(Change detection outputs)
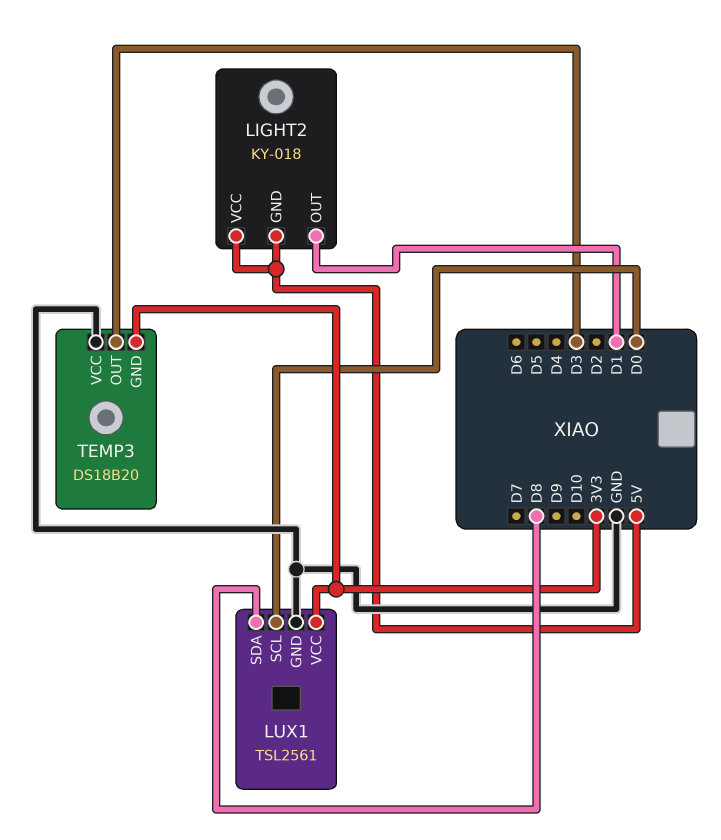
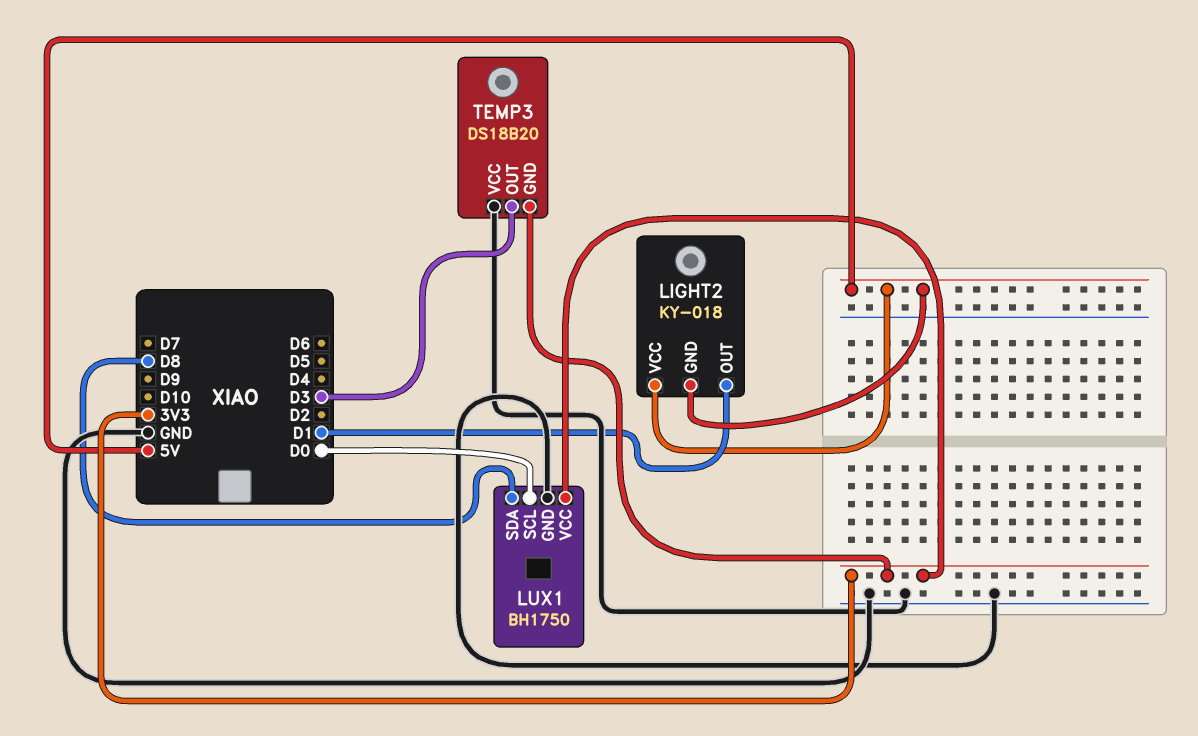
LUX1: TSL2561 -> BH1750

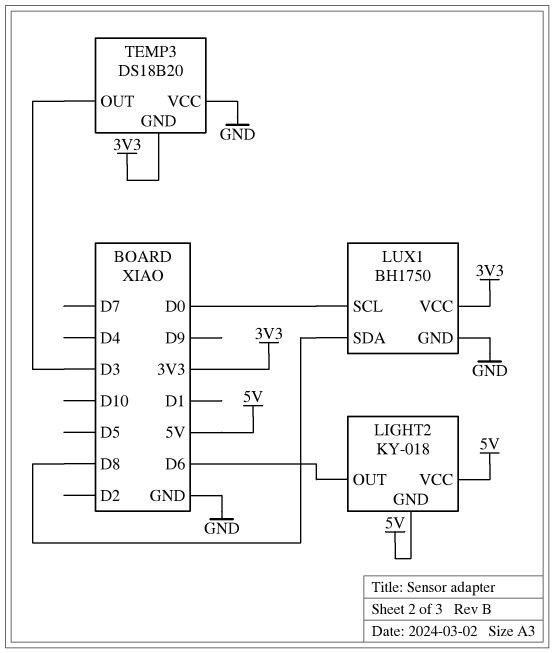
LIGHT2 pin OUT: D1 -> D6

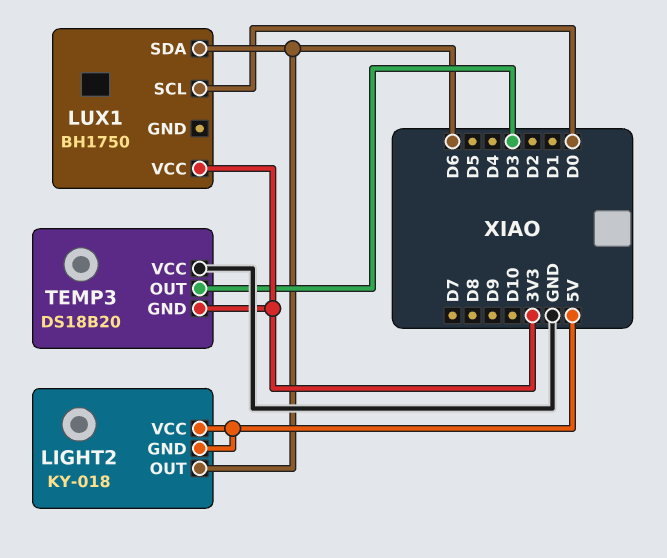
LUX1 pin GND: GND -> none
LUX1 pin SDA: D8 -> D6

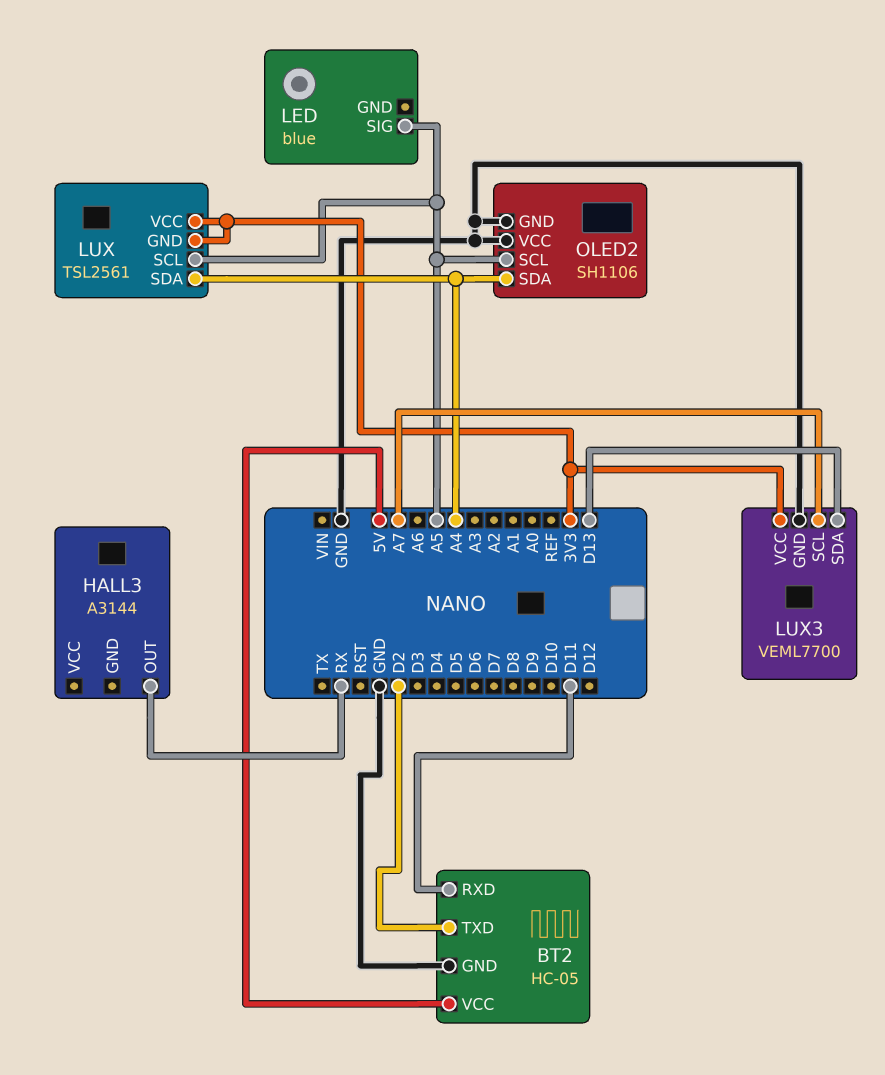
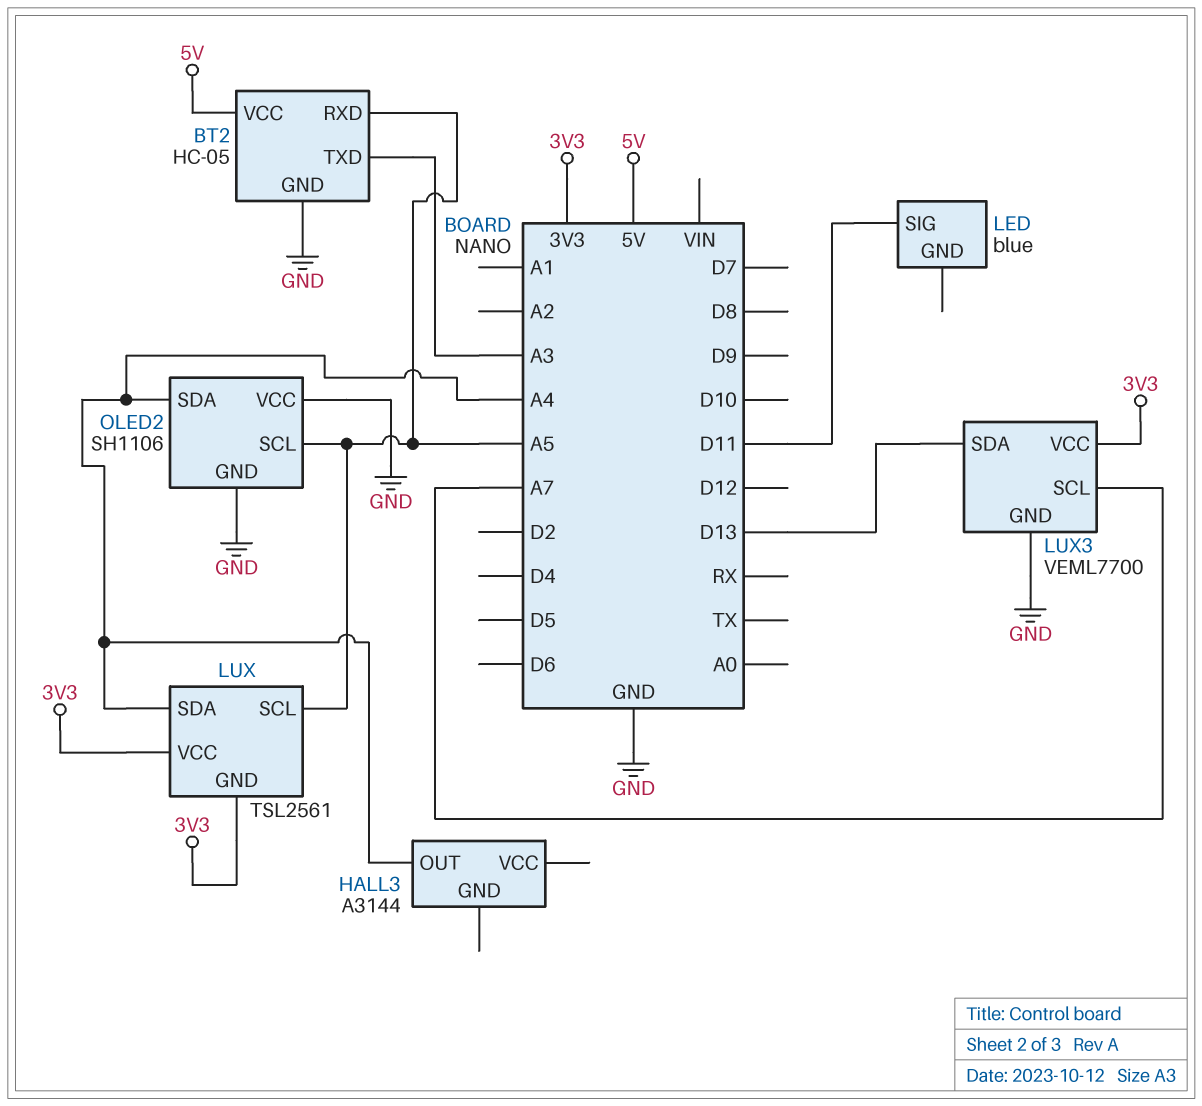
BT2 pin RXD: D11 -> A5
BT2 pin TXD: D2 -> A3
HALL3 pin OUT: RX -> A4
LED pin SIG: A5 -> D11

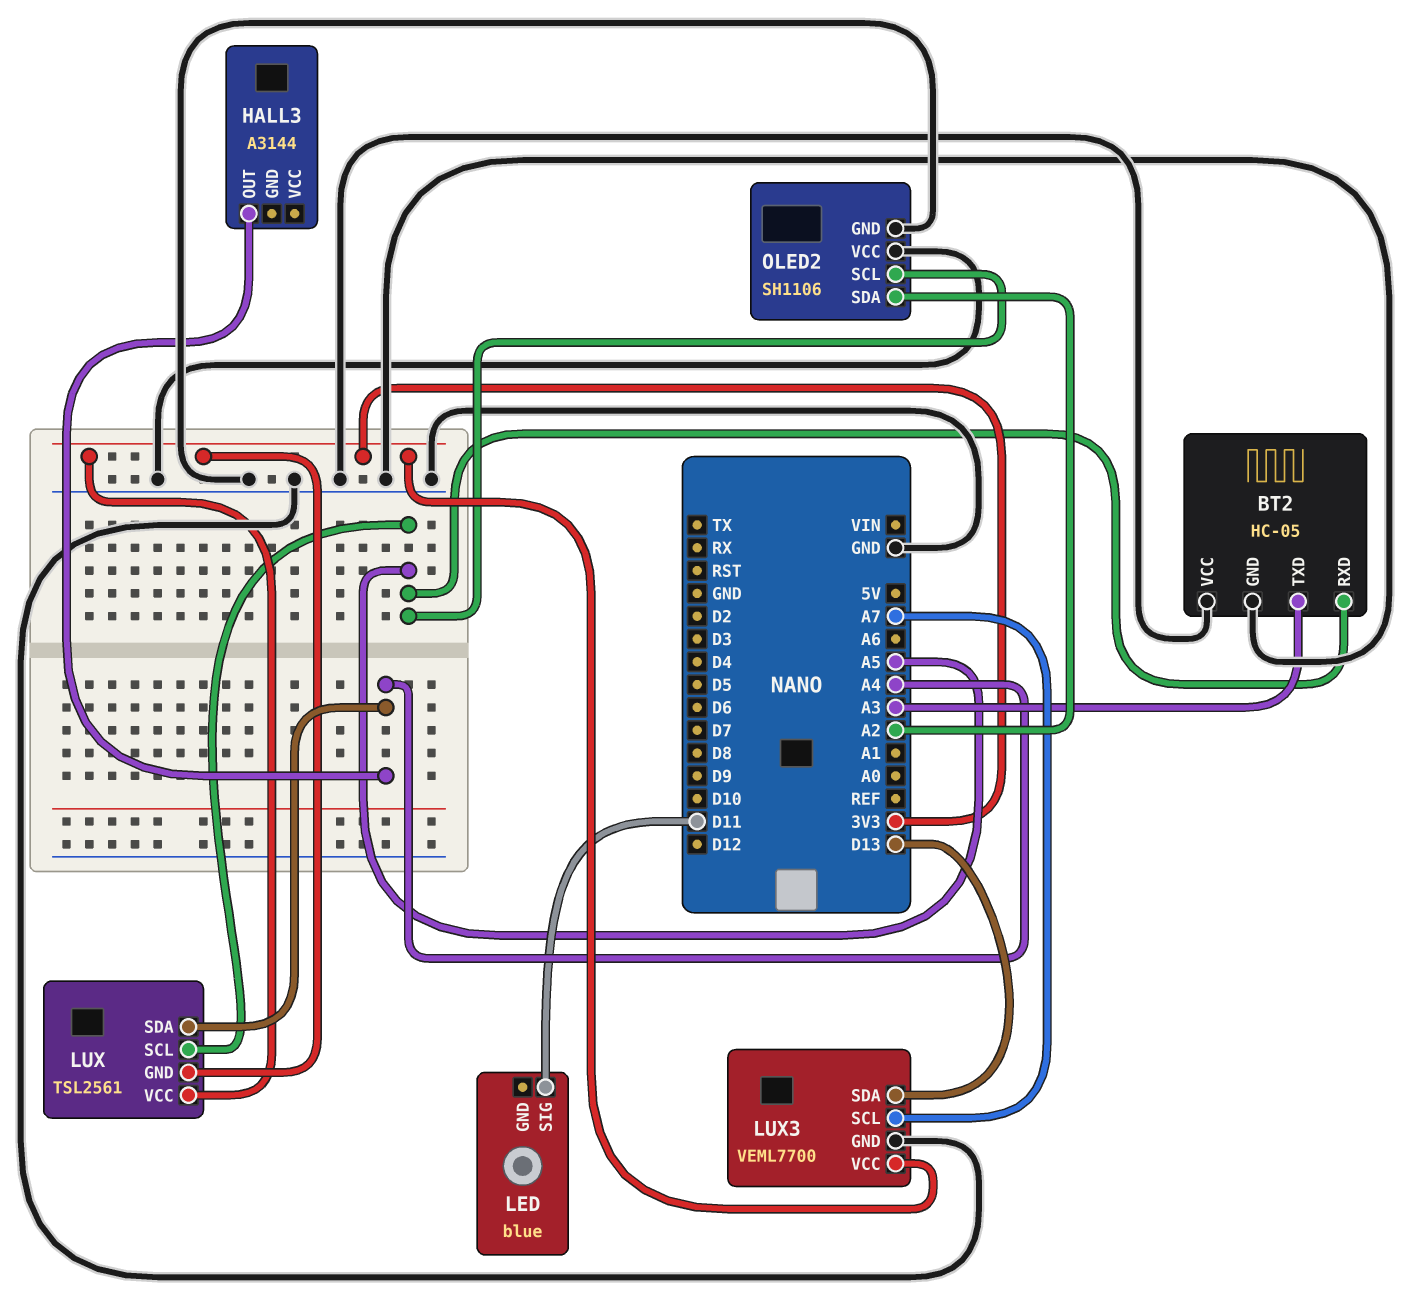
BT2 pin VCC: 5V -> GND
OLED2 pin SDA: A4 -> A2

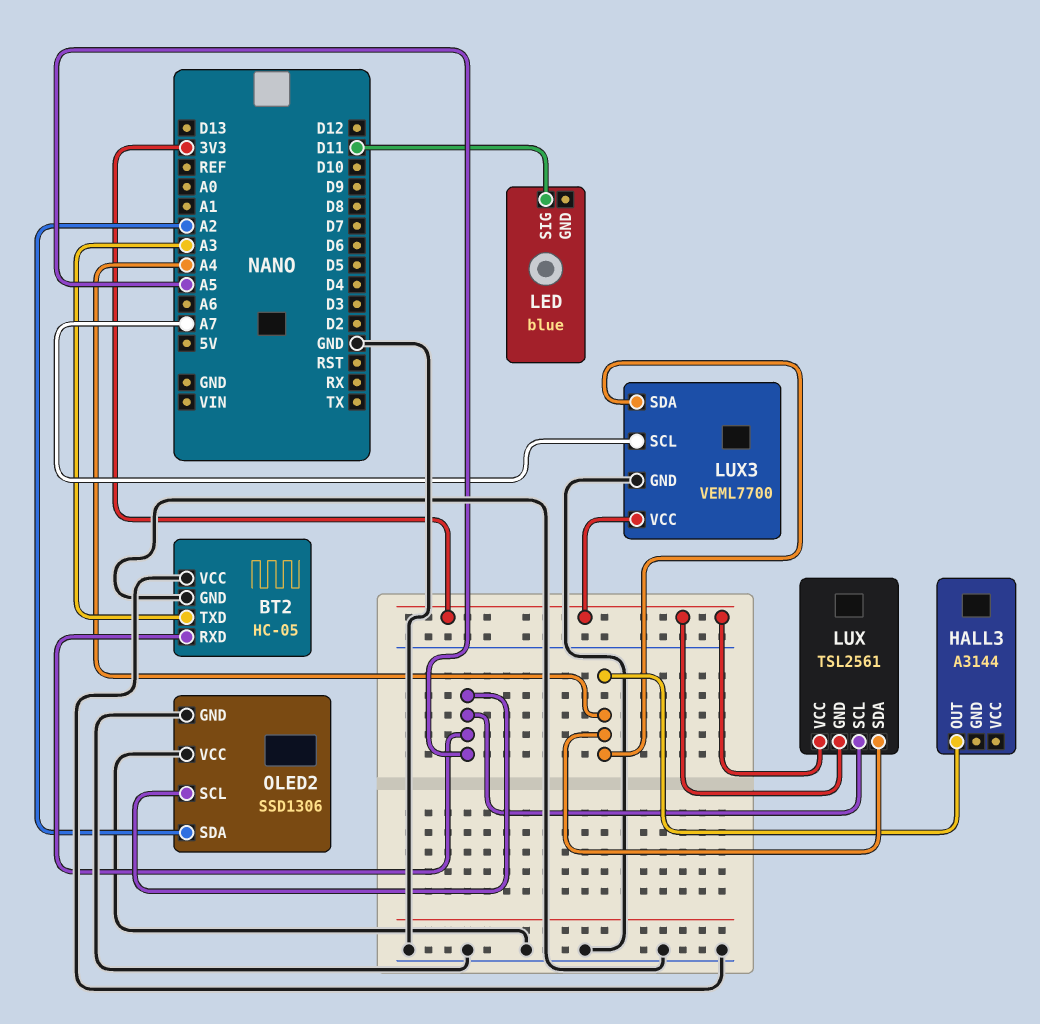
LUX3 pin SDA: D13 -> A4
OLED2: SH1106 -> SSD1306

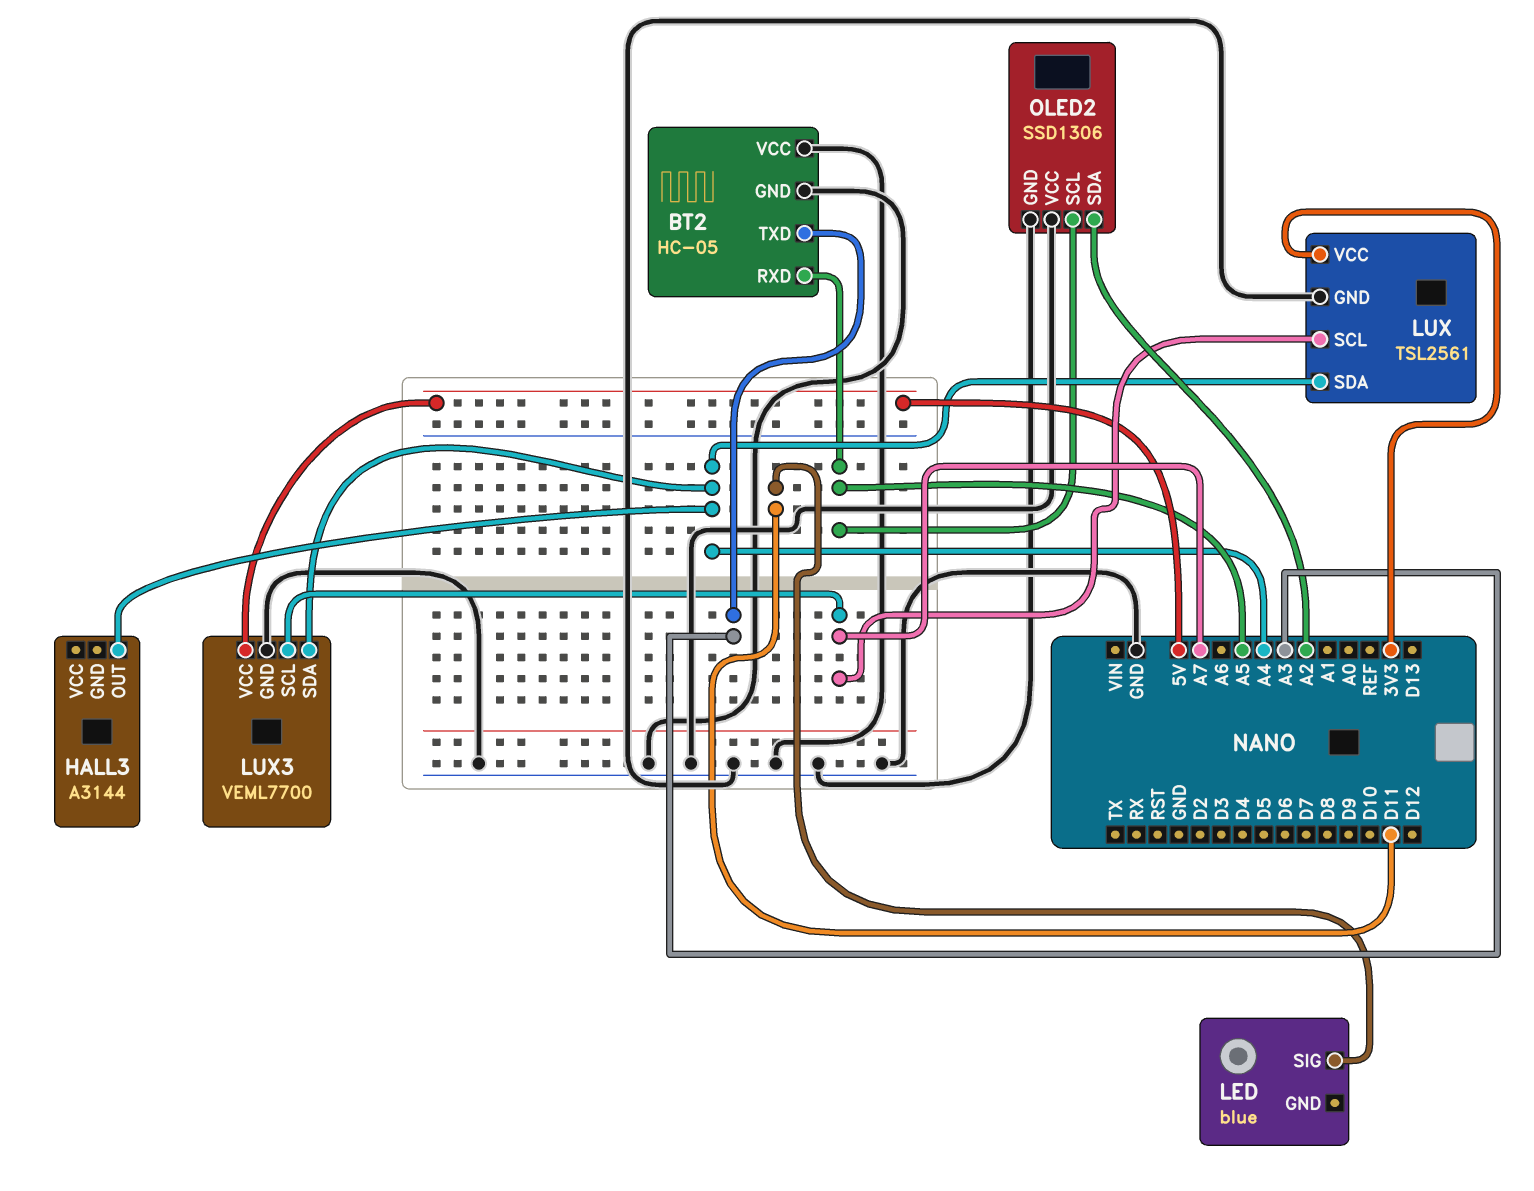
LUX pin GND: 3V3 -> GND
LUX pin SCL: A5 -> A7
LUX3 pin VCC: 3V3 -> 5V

# Description of the task
Once you find the line containing "HALL3 pin OUT: RX -> A4", retype it and every line after it through the last line of the records above, exactly. Add nothing else, and leave out the pictures.

# Result of this task
HALL3 pin OUT: RX -> A4
LED pin SIG: A5 -> D11

BT2 pin VCC: 5V -> GND
OLED2 pin SDA: A4 -> A2

LUX3 pin SDA: D13 -> A4
OLED2: SH1106 -> SSD1306

LUX pin GND: 3V3 -> GND
LUX pin SCL: A5 -> A7
LUX3 pin VCC: 3V3 -> 5V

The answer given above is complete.